--- Dataset ---
--*--
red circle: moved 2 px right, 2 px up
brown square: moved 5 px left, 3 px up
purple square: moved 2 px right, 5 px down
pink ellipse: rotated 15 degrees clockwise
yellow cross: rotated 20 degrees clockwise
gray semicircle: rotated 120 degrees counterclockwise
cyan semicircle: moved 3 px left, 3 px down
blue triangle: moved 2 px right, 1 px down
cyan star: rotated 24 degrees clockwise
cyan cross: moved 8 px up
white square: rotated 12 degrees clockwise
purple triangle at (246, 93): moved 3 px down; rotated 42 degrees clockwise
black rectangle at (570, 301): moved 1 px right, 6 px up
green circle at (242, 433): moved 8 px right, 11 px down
--*--
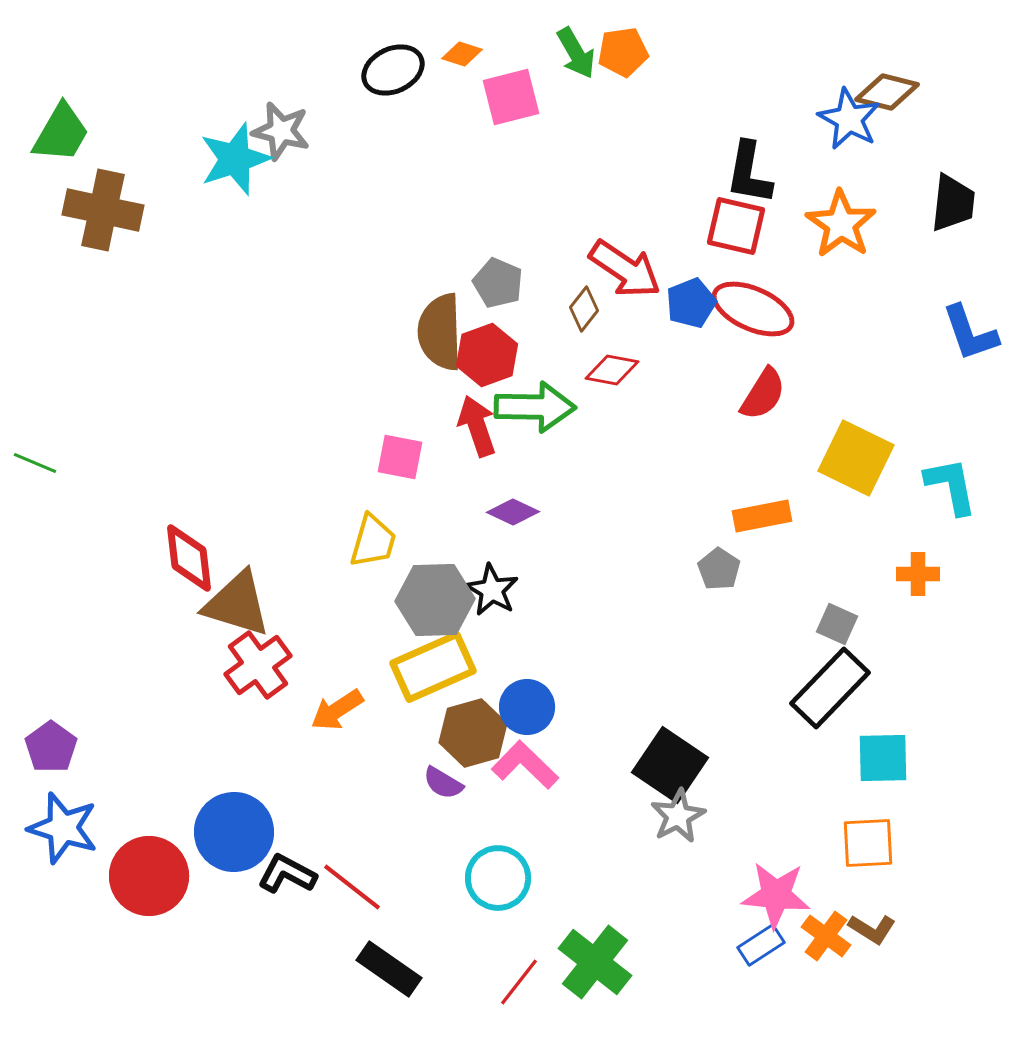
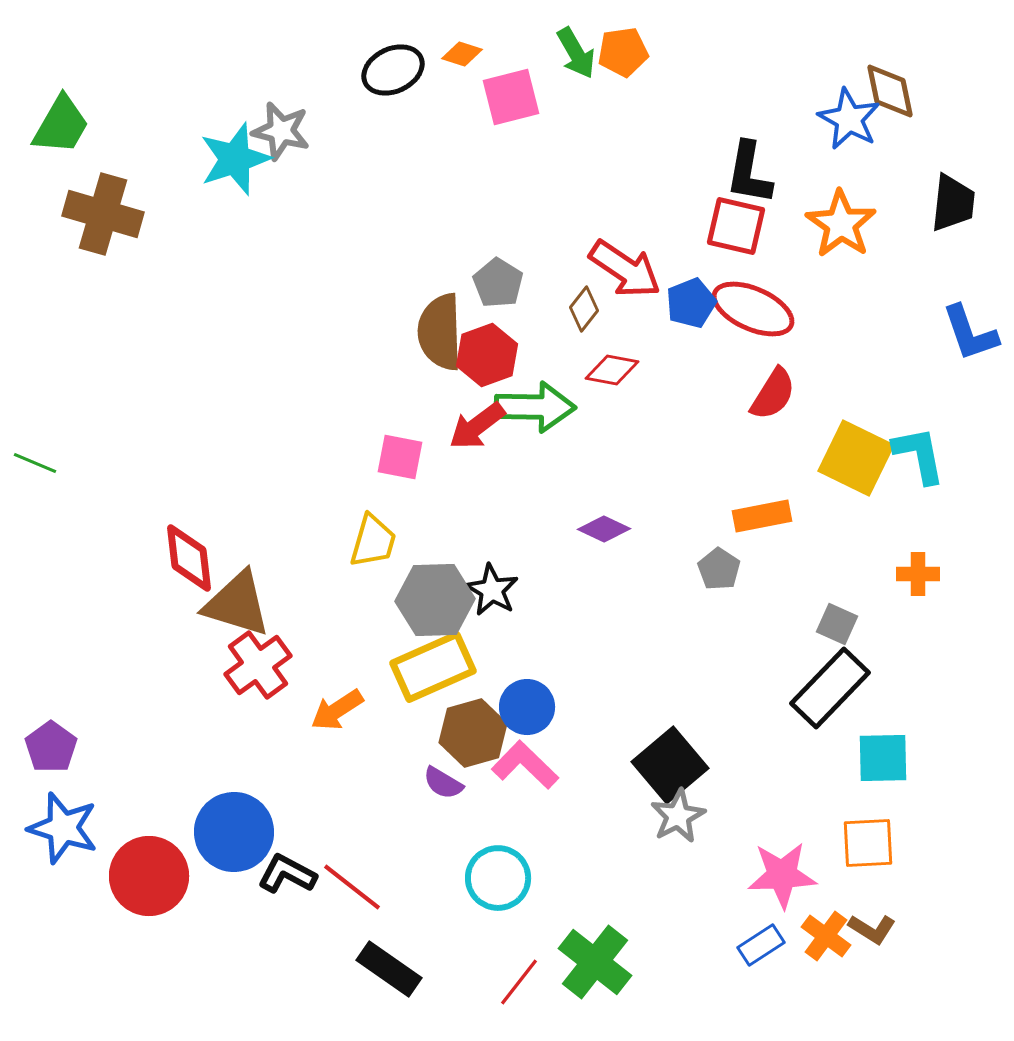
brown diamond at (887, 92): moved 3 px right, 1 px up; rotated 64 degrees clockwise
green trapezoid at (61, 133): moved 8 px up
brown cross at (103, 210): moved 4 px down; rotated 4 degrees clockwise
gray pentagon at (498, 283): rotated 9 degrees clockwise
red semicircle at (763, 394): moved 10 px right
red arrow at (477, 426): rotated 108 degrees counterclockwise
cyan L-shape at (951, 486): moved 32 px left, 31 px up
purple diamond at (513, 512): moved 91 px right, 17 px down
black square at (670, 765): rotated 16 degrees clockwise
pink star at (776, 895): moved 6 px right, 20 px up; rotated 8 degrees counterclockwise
--*--
--- Work task ---
As you read the records above, find each line that contains "cross" and copy it.

--- Worked solution ---
yellow cross: rotated 20 degrees clockwise
cyan cross: moved 8 px up
brown cross at (103, 210): moved 4 px down; rotated 4 degrees clockwise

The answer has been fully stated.